:: Work to be completed ::
If a line in the listing below includes the string "Kegel", pull it out.

━━━━━━━━━━━━━━━━━━━━━━━━━━━━━━

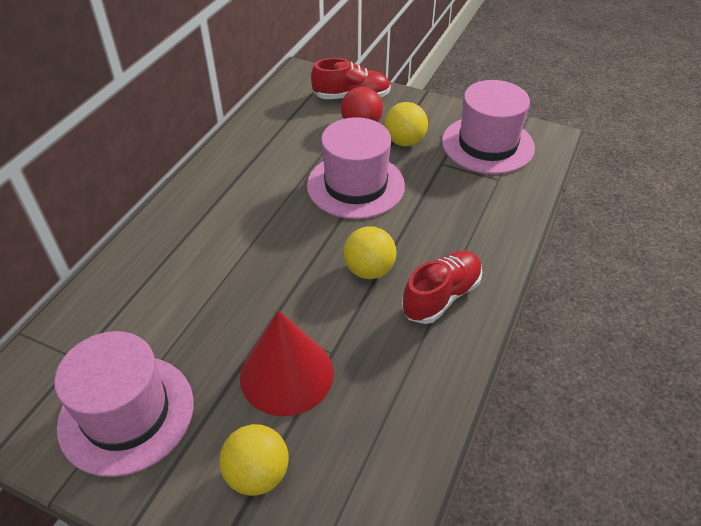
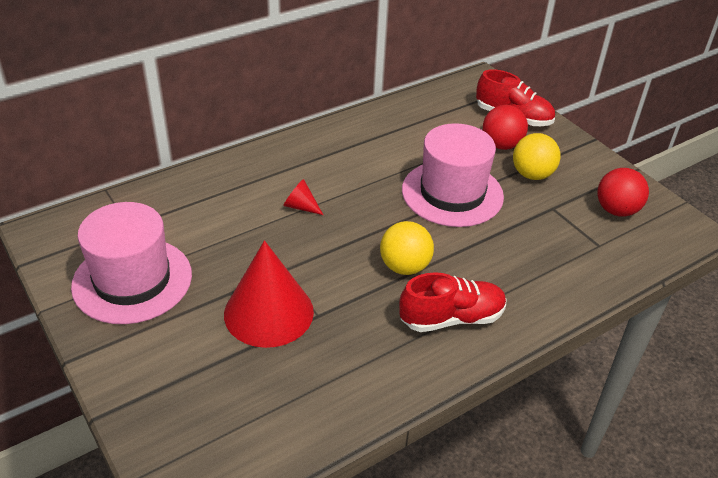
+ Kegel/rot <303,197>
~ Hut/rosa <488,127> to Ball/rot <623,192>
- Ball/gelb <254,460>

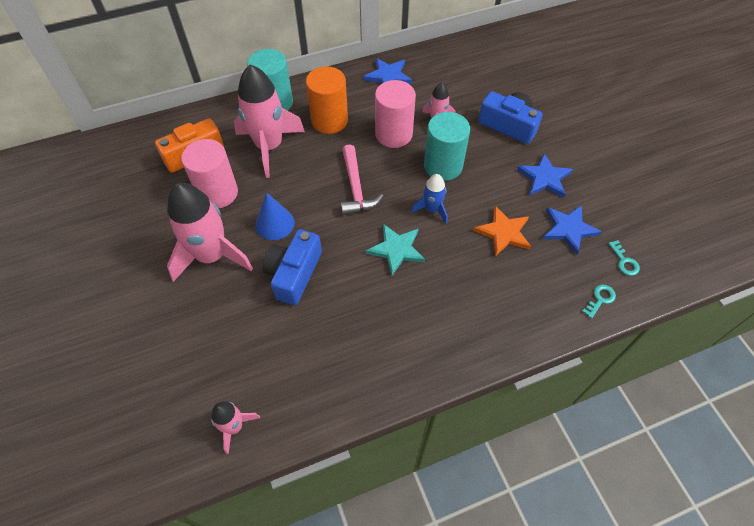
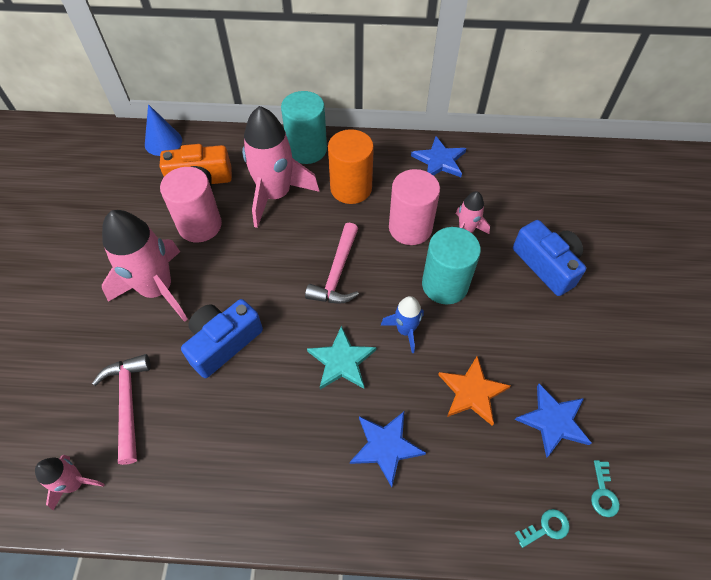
+ Hammer/rosa <121,409>
~ Kegel/blau <275,216> to <163,130>
~ Stern/blau <545,175> to <388,449>

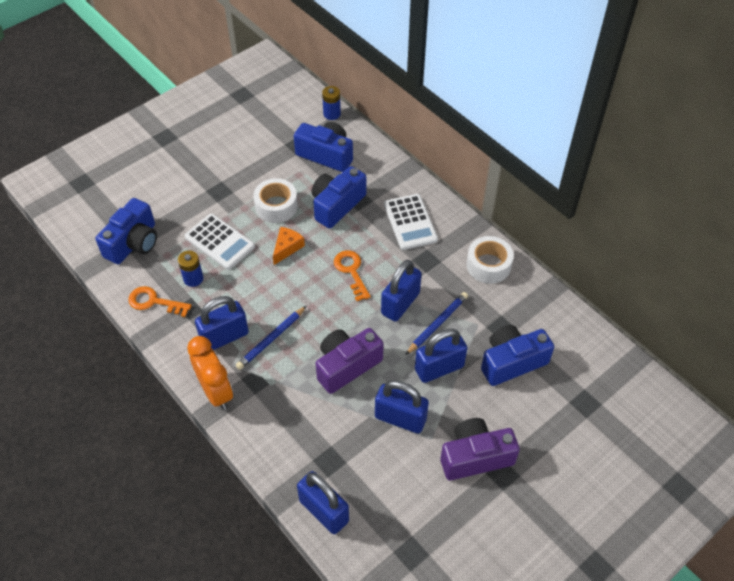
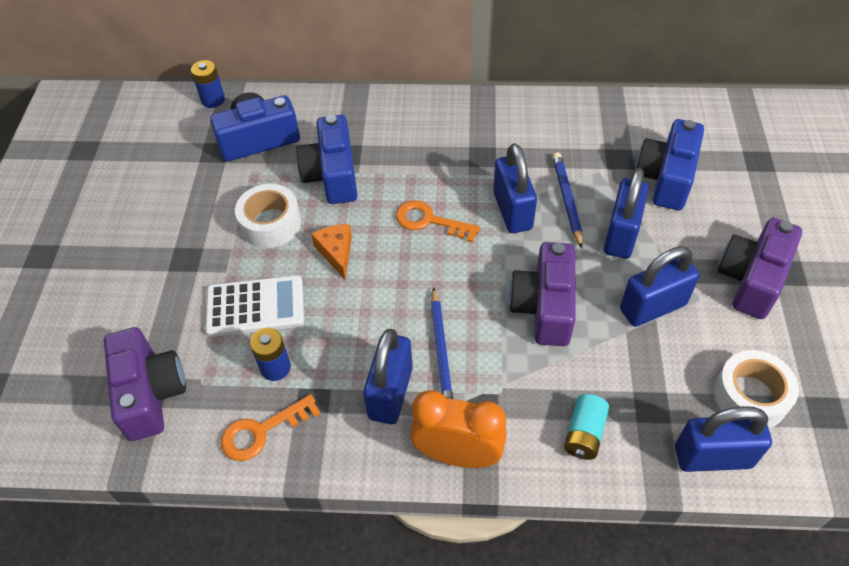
~ Kamera/blau <126,231> to Kamera/lila <145,384>
+ Batterie/türkis <586,427>
~ Klebeband/weiß <490,260> to <756,389>
- Taschenrechner/weiß <411,222>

━━━━━━━━━━━━━━━━━━━━━━━━━━━━━━

:: Task solution ::
+ Kegel/rot <303,197>
~ Kegel/blau <275,216> to <163,130>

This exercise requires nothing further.